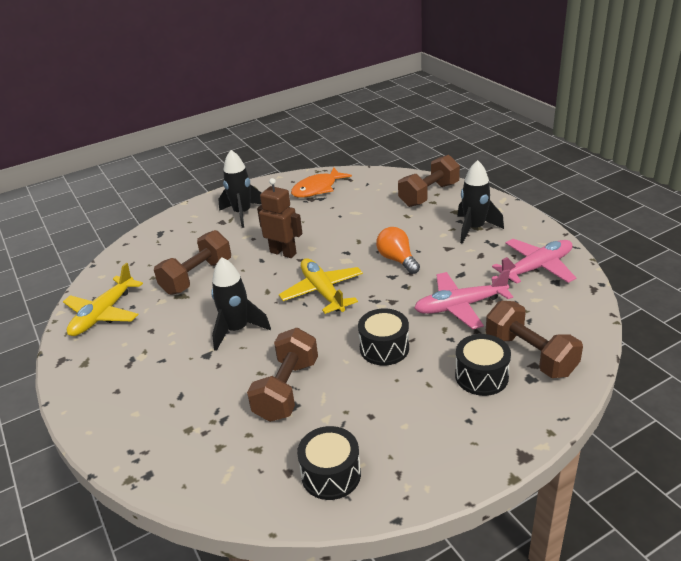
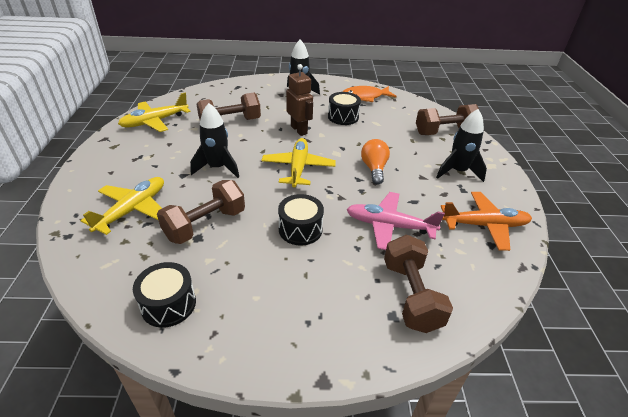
camera: 25 degrees right, 5 degrees up
black drum [455,334,511,396] -> black drum moved to [328,92,361,125]
pink plane [492,239,576,284] -> orange plane [441,192,532,251]
none -> yellow plane [81,177,164,235]

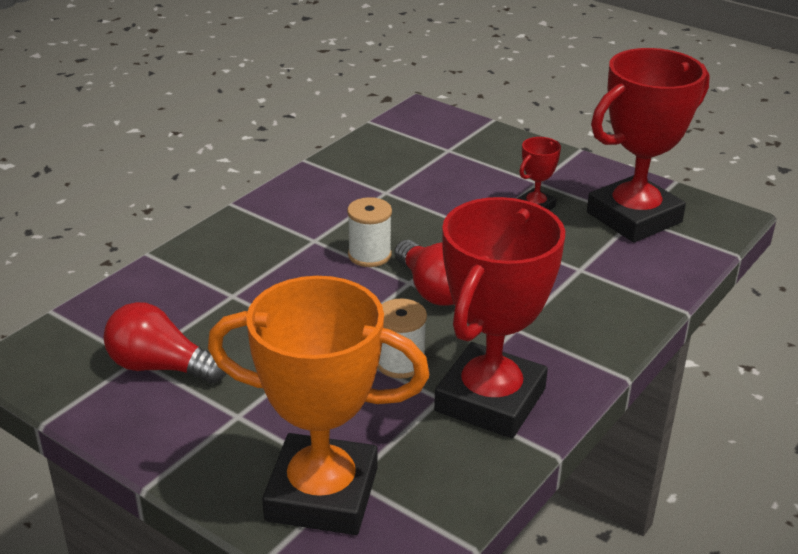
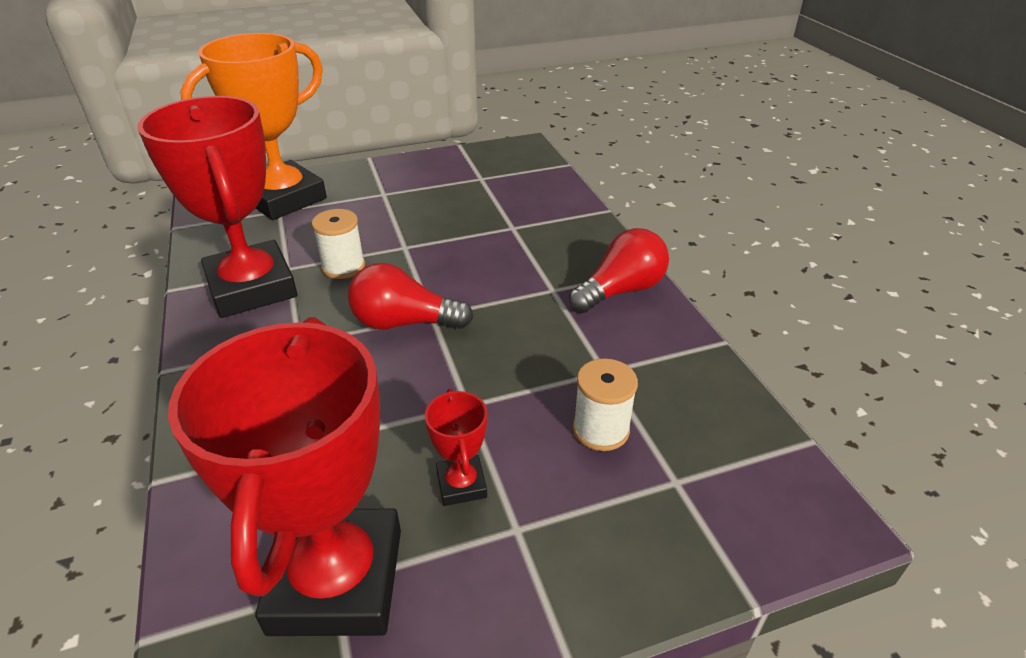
camera: 125 degrees right, 5 degrees up
red light bulb [103,302,226,383] -> red light bulb moved to [569,228,669,313]
white spool [347,197,392,267] -> white spool moved to [573,358,638,451]

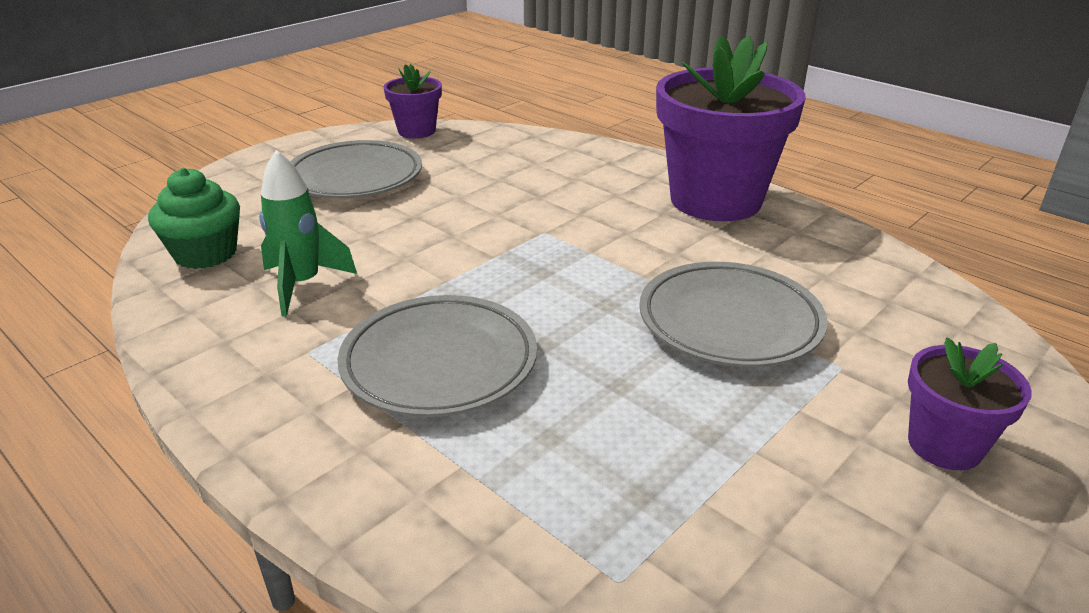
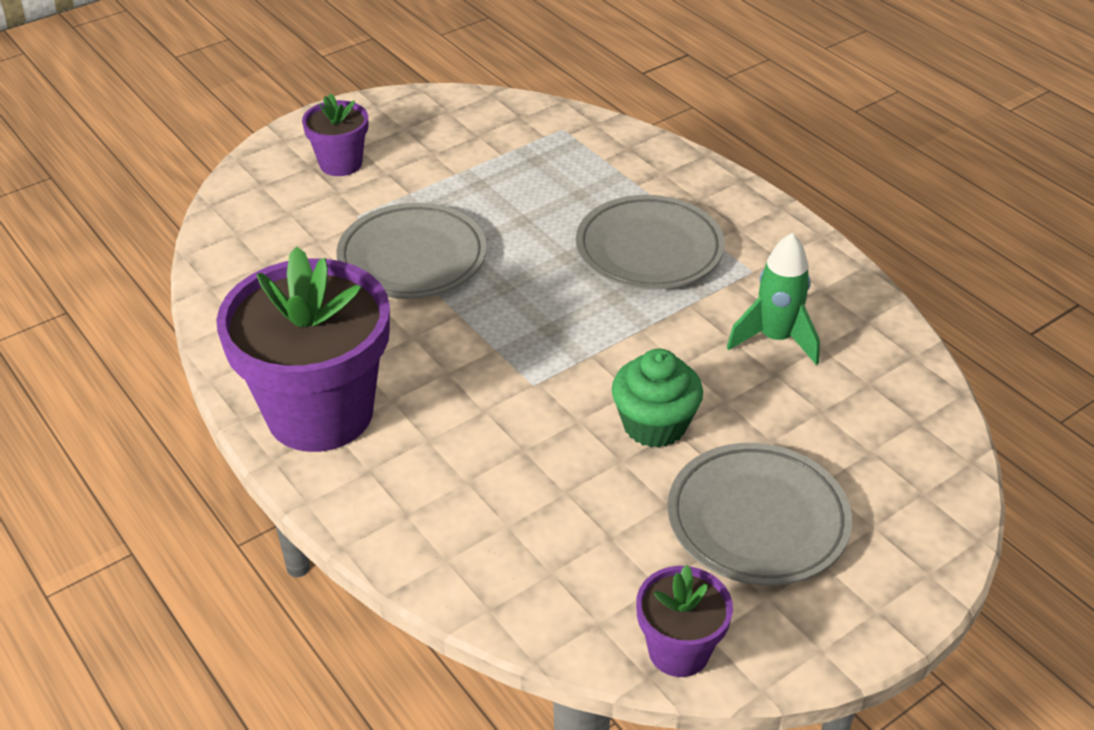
camera: 170 degrees left, 10 degrees up
green cupcake [148,168,240,269] -> green cupcake moved to [612,349,703,448]

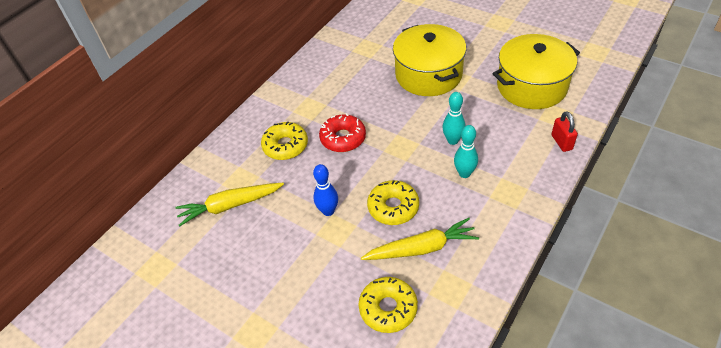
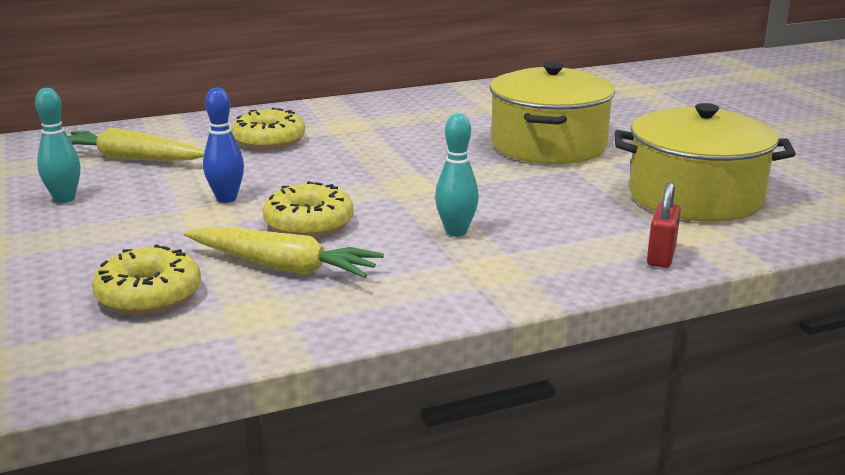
camera: 30 degrees right, 25 degrees down
red donut [319,113,366,152] -> none
turquoise bowling pin [442,92,465,145] -> turquoise bowling pin moved to [35,88,80,203]

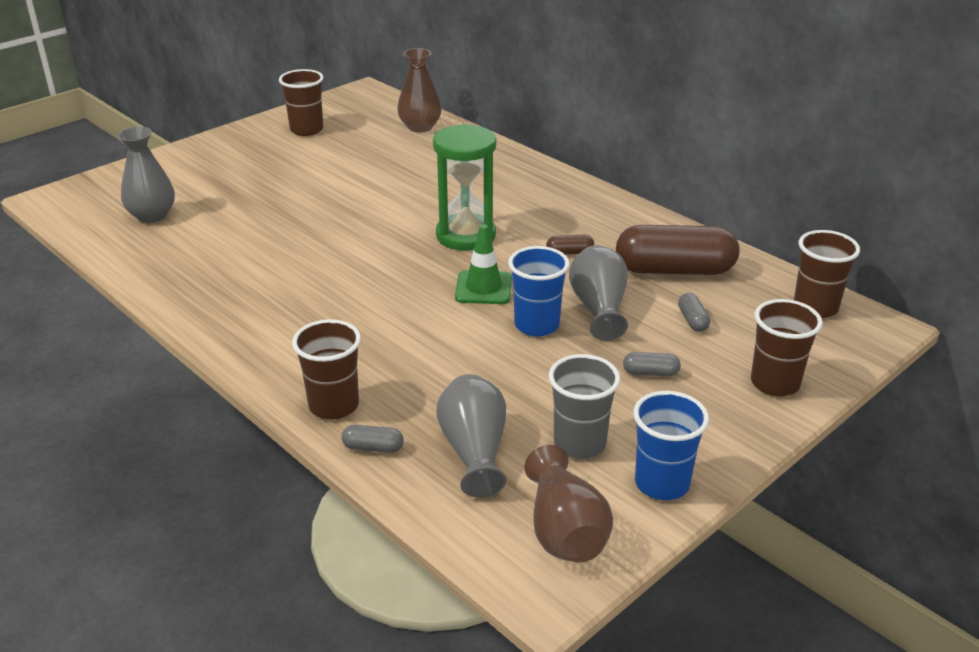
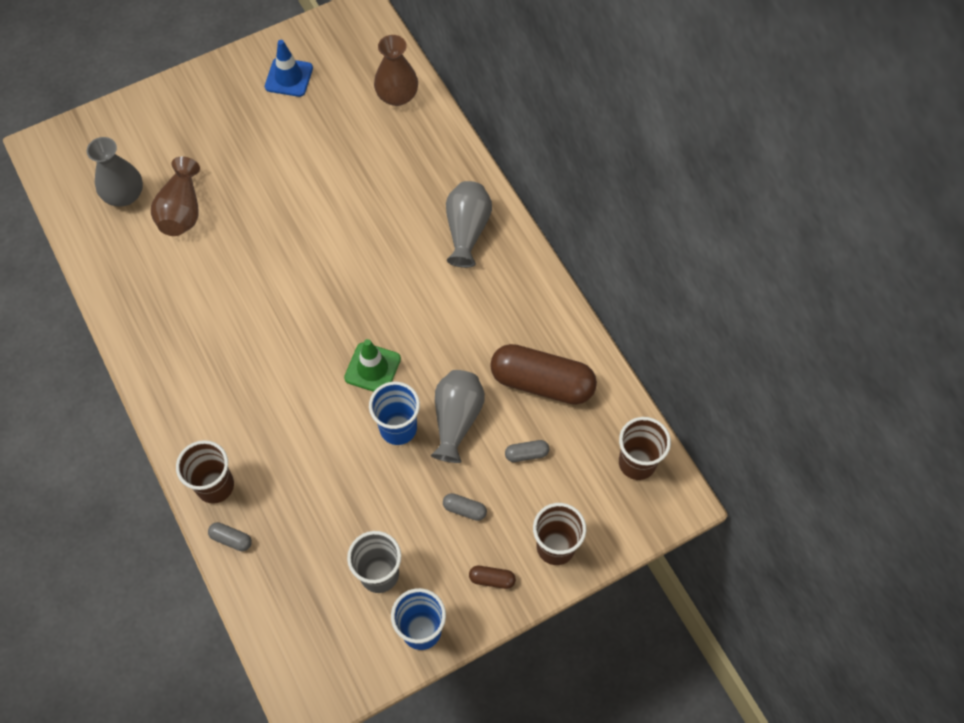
camera: 15 degrees right, 30 degrees up
brown cup [279,69,324,136] -> blue traffic cone [265,40,313,97]
green hourglass [433,124,496,251] -> none
grey vase [437,374,506,497] -> grey vase moved to [446,181,492,268]
brown vase [524,445,613,562] -> brown vase moved to [151,157,200,236]
brown capsule [546,234,594,255] -> brown capsule moved to [469,566,516,589]
grey capsule [678,293,710,332] -> grey capsule turned 75 degrees clockwise [505,440,549,462]

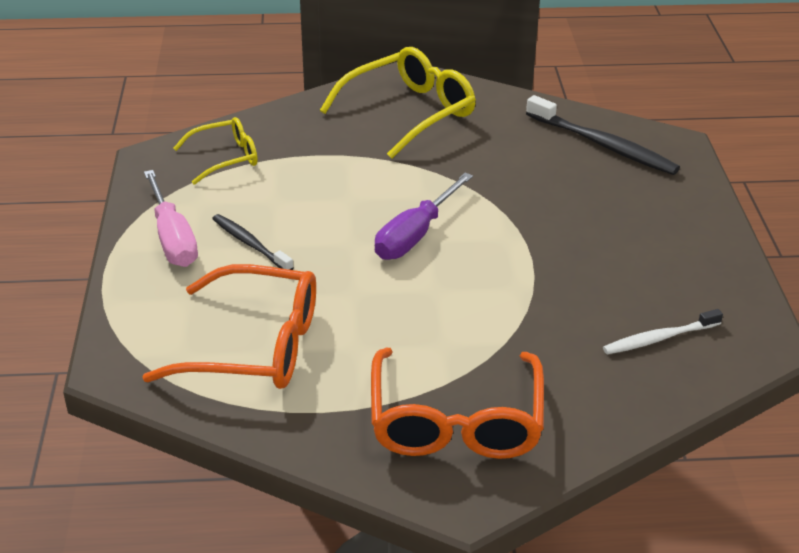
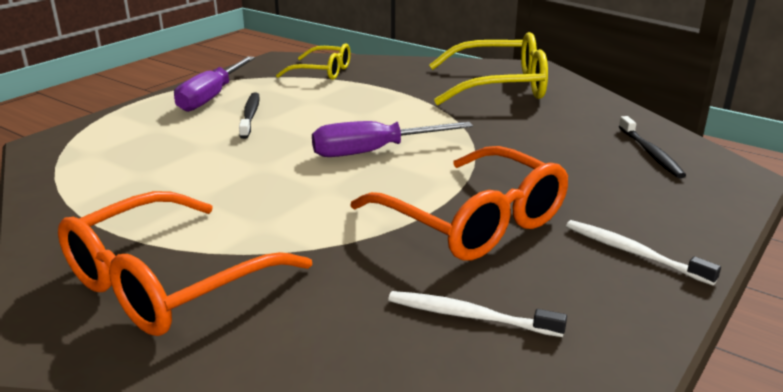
camera: 40 degrees right, 10 degrees down
orange glasses [142,264,316,389] -> orange glasses moved to [351,146,568,261]
pink screwdriver [144,170,198,267] -> purple screwdriver [174,56,255,112]
black toothbrush [526,95,680,175] -> black toothbrush [619,116,686,178], size x0.61
none -> white toothbrush [566,220,721,286]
--------------------
ACTIVITY:
Take the material above and output only the lines from the one that contains "brown vase [524,445,613,562]" through the one that contains "pink screwdriver [144,170,198,267]", ends included and images left out.

SOLUTION FOR THIS TASK:
brown vase [524,445,613,562] -> brown vase moved to [151,157,200,236]
brown capsule [546,234,594,255] -> brown capsule moved to [469,566,516,589]
grey capsule [678,293,710,332] -> grey capsule turned 75 degrees clockwise [505,440,549,462]

camera: 40 degrees right, 10 degrees down
orange glasses [142,264,316,389] -> orange glasses moved to [351,146,568,261]
pink screwdriver [144,170,198,267] -> purple screwdriver [174,56,255,112]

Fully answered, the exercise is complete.